**Task to complete**
Check each line of the data below for the string "jaune", then state how many have it and nothing else.

**Dataset extract**
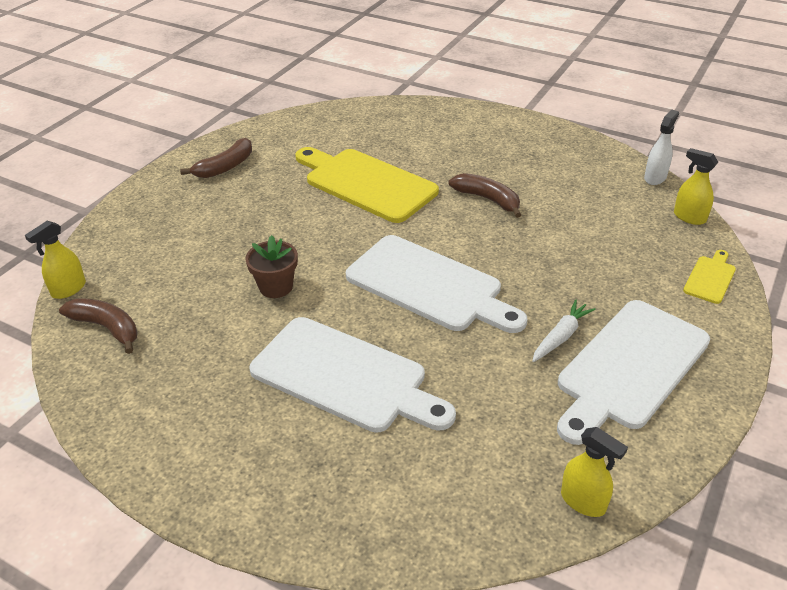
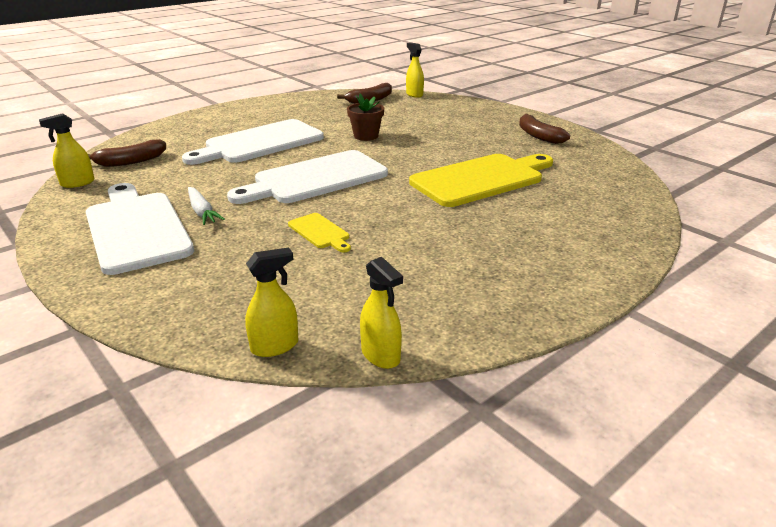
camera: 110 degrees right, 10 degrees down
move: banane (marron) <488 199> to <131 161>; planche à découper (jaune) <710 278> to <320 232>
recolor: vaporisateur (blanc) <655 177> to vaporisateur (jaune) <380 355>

**Task solution**
2